→ WRITTEN PROBLEM:
Return every line of the records that contains the word "clef".

→ DATA SUPPLIED:

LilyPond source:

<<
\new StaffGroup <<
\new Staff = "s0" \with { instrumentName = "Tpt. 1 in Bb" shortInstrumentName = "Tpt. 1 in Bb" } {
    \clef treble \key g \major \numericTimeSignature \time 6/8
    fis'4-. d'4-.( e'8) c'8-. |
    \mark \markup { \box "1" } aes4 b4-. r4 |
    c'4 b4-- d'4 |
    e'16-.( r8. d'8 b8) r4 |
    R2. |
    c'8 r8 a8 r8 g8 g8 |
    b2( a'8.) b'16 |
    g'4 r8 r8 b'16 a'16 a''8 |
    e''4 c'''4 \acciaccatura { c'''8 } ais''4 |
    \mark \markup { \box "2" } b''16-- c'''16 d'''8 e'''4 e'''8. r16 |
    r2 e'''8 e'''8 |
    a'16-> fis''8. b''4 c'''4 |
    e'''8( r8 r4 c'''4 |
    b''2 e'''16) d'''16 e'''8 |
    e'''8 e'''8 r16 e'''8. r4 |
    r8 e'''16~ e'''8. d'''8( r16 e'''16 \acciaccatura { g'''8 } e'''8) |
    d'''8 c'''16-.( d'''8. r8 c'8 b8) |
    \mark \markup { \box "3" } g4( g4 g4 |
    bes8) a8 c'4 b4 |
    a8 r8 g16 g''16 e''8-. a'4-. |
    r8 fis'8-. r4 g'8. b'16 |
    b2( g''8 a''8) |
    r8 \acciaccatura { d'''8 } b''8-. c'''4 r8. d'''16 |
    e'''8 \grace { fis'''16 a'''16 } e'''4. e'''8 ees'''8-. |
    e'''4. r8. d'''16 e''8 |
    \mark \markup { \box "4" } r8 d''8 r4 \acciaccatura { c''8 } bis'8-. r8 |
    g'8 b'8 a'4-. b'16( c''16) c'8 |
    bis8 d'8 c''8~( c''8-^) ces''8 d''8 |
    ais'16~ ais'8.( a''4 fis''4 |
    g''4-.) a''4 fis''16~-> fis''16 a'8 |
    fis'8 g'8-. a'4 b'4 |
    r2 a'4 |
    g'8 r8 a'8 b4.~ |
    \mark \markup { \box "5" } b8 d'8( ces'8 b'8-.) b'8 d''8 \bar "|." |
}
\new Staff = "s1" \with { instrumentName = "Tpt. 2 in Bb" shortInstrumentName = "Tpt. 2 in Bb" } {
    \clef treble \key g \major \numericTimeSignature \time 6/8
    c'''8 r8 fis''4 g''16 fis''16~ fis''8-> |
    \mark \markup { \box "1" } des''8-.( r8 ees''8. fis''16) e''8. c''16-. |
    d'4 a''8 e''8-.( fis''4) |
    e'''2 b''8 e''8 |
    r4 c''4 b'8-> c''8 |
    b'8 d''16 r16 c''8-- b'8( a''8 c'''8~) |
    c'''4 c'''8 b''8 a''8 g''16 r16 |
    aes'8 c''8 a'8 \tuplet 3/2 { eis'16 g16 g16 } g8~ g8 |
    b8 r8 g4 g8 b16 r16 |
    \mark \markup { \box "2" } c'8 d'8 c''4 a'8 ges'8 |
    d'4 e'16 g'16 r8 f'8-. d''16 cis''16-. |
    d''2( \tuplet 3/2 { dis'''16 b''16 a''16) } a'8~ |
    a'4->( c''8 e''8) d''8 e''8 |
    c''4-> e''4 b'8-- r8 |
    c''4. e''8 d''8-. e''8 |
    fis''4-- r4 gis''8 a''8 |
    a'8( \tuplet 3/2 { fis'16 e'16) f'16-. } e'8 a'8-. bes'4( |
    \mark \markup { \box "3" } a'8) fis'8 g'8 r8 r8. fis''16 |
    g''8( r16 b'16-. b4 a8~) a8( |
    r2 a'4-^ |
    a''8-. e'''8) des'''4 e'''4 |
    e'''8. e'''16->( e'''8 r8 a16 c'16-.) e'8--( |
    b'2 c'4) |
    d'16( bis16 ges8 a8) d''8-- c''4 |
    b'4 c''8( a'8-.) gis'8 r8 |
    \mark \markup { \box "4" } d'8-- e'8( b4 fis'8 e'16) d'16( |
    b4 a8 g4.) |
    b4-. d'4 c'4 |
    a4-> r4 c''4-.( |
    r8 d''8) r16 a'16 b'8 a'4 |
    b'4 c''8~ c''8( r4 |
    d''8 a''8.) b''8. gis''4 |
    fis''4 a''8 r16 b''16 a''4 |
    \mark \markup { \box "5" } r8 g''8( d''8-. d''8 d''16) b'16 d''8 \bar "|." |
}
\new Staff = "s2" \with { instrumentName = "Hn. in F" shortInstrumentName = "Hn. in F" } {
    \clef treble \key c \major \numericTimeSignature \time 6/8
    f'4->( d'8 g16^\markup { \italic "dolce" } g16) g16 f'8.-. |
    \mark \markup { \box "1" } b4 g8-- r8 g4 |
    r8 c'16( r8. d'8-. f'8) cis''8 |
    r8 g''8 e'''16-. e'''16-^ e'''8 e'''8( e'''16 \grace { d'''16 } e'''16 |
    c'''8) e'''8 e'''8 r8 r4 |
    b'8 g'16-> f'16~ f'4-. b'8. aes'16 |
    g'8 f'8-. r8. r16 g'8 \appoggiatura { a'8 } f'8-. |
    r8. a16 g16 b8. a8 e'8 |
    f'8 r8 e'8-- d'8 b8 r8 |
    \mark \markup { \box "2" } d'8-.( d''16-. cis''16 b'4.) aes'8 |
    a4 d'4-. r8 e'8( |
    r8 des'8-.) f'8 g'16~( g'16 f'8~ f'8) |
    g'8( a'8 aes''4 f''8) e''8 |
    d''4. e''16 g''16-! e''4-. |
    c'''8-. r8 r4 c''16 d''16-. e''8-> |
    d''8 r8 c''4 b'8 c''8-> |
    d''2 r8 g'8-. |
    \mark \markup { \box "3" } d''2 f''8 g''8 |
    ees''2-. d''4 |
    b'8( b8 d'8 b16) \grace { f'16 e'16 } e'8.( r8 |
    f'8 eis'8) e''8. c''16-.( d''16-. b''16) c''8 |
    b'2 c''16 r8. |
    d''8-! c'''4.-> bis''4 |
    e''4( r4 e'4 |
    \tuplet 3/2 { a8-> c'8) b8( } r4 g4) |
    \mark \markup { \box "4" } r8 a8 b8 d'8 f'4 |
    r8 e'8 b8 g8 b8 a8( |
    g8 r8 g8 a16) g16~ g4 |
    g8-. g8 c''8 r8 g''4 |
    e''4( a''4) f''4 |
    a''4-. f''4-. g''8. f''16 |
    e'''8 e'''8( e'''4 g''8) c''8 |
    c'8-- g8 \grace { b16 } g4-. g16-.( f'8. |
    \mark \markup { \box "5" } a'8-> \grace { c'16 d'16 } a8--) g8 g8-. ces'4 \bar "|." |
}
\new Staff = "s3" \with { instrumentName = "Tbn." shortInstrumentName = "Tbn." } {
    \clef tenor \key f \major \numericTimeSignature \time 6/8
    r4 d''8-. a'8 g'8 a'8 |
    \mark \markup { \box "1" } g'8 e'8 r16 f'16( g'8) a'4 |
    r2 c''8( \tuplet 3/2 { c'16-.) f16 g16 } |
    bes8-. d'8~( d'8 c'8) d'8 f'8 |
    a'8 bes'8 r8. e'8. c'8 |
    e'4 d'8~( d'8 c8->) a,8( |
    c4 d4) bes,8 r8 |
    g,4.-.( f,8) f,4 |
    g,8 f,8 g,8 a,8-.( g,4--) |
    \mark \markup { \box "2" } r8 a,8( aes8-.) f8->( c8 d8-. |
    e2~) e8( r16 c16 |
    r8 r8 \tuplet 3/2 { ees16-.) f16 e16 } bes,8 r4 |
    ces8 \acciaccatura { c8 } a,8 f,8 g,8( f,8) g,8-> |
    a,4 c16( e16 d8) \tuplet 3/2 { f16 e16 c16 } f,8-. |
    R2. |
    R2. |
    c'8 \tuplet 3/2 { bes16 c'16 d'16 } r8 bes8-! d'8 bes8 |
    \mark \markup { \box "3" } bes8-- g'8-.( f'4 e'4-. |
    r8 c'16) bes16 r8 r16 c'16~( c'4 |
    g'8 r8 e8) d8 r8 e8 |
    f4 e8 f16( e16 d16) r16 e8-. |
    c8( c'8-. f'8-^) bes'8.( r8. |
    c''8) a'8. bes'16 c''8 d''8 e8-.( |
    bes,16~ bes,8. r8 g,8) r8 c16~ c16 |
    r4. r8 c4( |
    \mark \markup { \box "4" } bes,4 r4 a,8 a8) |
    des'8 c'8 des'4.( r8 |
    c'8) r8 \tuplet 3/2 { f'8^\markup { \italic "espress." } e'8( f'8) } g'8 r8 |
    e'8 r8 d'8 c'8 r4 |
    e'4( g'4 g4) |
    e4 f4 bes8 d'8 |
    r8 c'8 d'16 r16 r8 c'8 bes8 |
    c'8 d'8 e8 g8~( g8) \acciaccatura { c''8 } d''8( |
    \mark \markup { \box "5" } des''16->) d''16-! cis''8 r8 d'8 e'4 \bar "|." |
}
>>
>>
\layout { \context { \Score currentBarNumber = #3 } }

→ THE OUTPUT:
    \clef treble \key g \major \numericTimeSignature \time 6/8
    \clef treble \key g \major \numericTimeSignature \time 6/8
    \clef treble \key c \major \numericTimeSignature \time 6/8
    \clef tenor \key f \major \numericTimeSignature \time 6/8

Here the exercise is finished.